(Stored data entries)
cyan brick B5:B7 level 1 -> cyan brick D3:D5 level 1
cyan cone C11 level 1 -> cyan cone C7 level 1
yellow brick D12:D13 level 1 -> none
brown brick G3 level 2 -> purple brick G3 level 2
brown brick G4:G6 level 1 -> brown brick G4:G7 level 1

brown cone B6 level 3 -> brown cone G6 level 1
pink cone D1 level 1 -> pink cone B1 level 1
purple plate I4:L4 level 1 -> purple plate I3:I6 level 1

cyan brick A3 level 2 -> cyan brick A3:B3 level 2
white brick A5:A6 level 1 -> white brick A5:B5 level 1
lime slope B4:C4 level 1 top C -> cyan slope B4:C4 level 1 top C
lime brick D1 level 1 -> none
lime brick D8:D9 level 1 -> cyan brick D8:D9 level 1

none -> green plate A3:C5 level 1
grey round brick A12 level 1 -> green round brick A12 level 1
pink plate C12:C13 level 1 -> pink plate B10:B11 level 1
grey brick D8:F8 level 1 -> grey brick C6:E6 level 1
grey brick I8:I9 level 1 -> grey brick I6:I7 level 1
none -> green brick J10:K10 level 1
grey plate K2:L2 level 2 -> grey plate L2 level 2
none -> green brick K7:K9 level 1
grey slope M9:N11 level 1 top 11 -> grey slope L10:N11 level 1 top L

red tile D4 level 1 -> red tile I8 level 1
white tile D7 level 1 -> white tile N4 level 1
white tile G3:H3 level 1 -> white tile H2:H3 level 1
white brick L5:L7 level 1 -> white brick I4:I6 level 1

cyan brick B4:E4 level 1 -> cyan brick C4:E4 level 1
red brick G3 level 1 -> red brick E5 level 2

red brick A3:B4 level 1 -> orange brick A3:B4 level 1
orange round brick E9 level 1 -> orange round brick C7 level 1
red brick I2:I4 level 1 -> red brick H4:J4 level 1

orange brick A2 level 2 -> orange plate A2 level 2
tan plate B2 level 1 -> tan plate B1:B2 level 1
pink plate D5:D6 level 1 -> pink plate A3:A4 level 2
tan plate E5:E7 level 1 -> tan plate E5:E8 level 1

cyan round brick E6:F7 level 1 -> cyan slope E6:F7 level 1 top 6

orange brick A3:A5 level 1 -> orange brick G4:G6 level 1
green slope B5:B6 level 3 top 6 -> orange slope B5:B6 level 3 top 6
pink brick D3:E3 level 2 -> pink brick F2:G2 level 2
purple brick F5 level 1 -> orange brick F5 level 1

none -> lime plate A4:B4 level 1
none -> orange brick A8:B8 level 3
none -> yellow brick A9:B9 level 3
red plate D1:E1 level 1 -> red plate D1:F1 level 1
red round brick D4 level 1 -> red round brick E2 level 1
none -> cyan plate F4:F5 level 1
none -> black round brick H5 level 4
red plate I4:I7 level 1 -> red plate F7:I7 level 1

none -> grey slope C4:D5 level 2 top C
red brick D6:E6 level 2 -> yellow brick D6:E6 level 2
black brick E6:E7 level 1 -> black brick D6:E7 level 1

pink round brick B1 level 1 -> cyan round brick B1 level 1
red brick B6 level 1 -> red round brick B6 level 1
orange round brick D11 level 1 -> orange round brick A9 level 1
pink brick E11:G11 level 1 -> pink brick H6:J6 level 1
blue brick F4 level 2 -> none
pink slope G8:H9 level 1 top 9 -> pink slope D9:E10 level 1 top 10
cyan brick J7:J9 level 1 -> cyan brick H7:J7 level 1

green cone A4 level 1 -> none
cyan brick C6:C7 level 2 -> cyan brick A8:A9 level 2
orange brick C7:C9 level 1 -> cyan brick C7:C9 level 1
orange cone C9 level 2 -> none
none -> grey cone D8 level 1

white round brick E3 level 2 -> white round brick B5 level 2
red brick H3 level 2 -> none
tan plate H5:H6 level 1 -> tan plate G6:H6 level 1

◆ PROBLEM REQUIREMENTS ◆
What is needed here is an exact copy of every record.

◆ SOLVED EXERCISE ◆
cyan brick B5:B7 level 1 -> cyan brick D3:D5 level 1
cyan cone C11 level 1 -> cyan cone C7 level 1
yellow brick D12:D13 level 1 -> none
brown brick G3 level 2 -> purple brick G3 level 2
brown brick G4:G6 level 1 -> brown brick G4:G7 level 1

brown cone B6 level 3 -> brown cone G6 level 1
pink cone D1 level 1 -> pink cone B1 level 1
purple plate I4:L4 level 1 -> purple plate I3:I6 level 1

cyan brick A3 level 2 -> cyan brick A3:B3 level 2
white brick A5:A6 level 1 -> white brick A5:B5 level 1
lime slope B4:C4 level 1 top C -> cyan slope B4:C4 level 1 top C
lime brick D1 level 1 -> none
lime brick D8:D9 level 1 -> cyan brick D8:D9 level 1

none -> green plate A3:C5 level 1
grey round brick A12 level 1 -> green round brick A12 level 1
pink plate C12:C13 level 1 -> pink plate B10:B11 level 1
grey brick D8:F8 level 1 -> grey brick C6:E6 level 1
grey brick I8:I9 level 1 -> grey brick I6:I7 level 1
none -> green brick J10:K10 level 1
grey plate K2:L2 level 2 -> grey plate L2 level 2
none -> green brick K7:K9 level 1
grey slope M9:N11 level 1 top 11 -> grey slope L10:N11 level 1 top L

red tile D4 level 1 -> red tile I8 level 1
white tile D7 level 1 -> white tile N4 level 1
white tile G3:H3 level 1 -> white tile H2:H3 level 1
white brick L5:L7 level 1 -> white brick I4:I6 level 1

cyan brick B4:E4 level 1 -> cyan brick C4:E4 level 1
red brick G3 level 1 -> red brick E5 level 2

red brick A3:B4 level 1 -> orange brick A3:B4 level 1
orange round brick E9 level 1 -> orange round brick C7 level 1
red brick I2:I4 level 1 -> red brick H4:J4 level 1

orange brick A2 level 2 -> orange plate A2 level 2
tan plate B2 level 1 -> tan plate B1:B2 level 1
pink plate D5:D6 level 1 -> pink plate A3:A4 level 2
tan plate E5:E7 level 1 -> tan plate E5:E8 level 1

cyan round brick E6:F7 level 1 -> cyan slope E6:F7 level 1 top 6

orange brick A3:A5 level 1 -> orange brick G4:G6 level 1
green slope B5:B6 level 3 top 6 -> orange slope B5:B6 level 3 top 6
pink brick D3:E3 level 2 -> pink brick F2:G2 level 2
purple brick F5 level 1 -> orange brick F5 level 1

none -> lime plate A4:B4 level 1
none -> orange brick A8:B8 level 3
none -> yellow brick A9:B9 level 3
red plate D1:E1 level 1 -> red plate D1:F1 level 1
red round brick D4 level 1 -> red round brick E2 level 1
none -> cyan plate F4:F5 level 1
none -> black round brick H5 level 4
red plate I4:I7 level 1 -> red plate F7:I7 level 1

none -> grey slope C4:D5 level 2 top C
red brick D6:E6 level 2 -> yellow brick D6:E6 level 2
black brick E6:E7 level 1 -> black brick D6:E7 level 1

pink round brick B1 level 1 -> cyan round brick B1 level 1
red brick B6 level 1 -> red round brick B6 level 1
orange round brick D11 level 1 -> orange round brick A9 level 1
pink brick E11:G11 level 1 -> pink brick H6:J6 level 1
blue brick F4 level 2 -> none
pink slope G8:H9 level 1 top 9 -> pink slope D9:E10 level 1 top 10
cyan brick J7:J9 level 1 -> cyan brick H7:J7 level 1

green cone A4 level 1 -> none
cyan brick C6:C7 level 2 -> cyan brick A8:A9 level 2
orange brick C7:C9 level 1 -> cyan brick C7:C9 level 1
orange cone C9 level 2 -> none
none -> grey cone D8 level 1

white round brick E3 level 2 -> white round brick B5 level 2
red brick H3 level 2 -> none
tan plate H5:H6 level 1 -> tan plate G6:H6 level 1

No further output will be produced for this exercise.